> **The task**:
Which lines in the material below contain the word "febugetak"? Copy each of them.

> **Data**:
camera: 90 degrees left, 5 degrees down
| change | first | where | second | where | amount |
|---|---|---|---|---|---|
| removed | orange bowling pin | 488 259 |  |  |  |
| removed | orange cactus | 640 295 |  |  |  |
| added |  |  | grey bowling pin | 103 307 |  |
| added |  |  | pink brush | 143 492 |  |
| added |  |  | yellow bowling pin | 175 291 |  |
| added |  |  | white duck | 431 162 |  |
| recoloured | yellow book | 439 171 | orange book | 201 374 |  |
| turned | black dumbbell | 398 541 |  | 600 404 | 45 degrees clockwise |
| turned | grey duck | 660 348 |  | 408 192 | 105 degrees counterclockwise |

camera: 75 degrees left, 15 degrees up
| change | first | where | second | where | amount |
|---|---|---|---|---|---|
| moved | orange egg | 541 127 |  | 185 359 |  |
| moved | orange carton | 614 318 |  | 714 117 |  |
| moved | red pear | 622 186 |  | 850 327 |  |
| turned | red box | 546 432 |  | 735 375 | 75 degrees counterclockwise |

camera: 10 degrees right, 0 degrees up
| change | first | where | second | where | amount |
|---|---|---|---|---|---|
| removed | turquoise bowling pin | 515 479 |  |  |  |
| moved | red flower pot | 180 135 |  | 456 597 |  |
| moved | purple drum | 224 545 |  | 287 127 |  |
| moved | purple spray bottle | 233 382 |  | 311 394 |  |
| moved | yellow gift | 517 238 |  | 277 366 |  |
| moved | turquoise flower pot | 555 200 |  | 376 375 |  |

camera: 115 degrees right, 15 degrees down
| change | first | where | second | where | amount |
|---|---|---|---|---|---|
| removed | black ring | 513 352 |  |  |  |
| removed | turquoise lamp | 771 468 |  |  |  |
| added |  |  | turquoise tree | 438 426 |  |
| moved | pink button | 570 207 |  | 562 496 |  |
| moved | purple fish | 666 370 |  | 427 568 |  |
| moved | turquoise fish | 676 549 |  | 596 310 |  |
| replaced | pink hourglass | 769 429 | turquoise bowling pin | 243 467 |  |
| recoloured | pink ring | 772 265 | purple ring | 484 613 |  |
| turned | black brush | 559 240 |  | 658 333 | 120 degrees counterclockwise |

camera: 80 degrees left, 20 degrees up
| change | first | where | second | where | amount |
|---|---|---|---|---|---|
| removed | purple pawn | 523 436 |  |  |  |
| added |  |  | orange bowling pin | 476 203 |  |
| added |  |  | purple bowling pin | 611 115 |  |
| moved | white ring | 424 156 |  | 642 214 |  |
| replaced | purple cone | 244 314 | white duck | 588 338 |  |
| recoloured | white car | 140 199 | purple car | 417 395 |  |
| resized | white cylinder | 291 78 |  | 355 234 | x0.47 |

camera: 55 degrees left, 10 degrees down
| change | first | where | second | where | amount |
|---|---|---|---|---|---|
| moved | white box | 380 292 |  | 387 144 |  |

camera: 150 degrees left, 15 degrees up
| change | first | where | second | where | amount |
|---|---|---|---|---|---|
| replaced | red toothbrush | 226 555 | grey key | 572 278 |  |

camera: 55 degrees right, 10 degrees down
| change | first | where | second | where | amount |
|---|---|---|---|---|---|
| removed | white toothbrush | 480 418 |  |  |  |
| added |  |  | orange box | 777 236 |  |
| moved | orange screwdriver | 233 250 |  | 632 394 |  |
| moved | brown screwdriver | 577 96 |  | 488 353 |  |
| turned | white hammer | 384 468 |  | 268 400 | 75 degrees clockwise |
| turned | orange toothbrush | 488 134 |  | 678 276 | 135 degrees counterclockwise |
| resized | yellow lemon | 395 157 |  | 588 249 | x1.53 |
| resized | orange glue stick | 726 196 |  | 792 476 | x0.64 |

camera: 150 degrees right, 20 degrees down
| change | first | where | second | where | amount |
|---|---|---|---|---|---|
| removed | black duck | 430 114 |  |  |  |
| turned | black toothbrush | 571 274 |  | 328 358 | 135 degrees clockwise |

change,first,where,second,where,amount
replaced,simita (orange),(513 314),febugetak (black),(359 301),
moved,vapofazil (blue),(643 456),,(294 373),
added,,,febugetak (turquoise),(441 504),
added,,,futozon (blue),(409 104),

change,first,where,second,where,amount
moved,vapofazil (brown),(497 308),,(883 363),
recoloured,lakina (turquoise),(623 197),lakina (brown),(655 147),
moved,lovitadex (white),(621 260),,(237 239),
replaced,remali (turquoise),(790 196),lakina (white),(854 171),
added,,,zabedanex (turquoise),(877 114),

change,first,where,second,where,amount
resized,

> **Written answer**:
replaced,simita (orange),(513 314),febugetak (black),(359 301),
added,,,febugetak (turquoise),(441 504),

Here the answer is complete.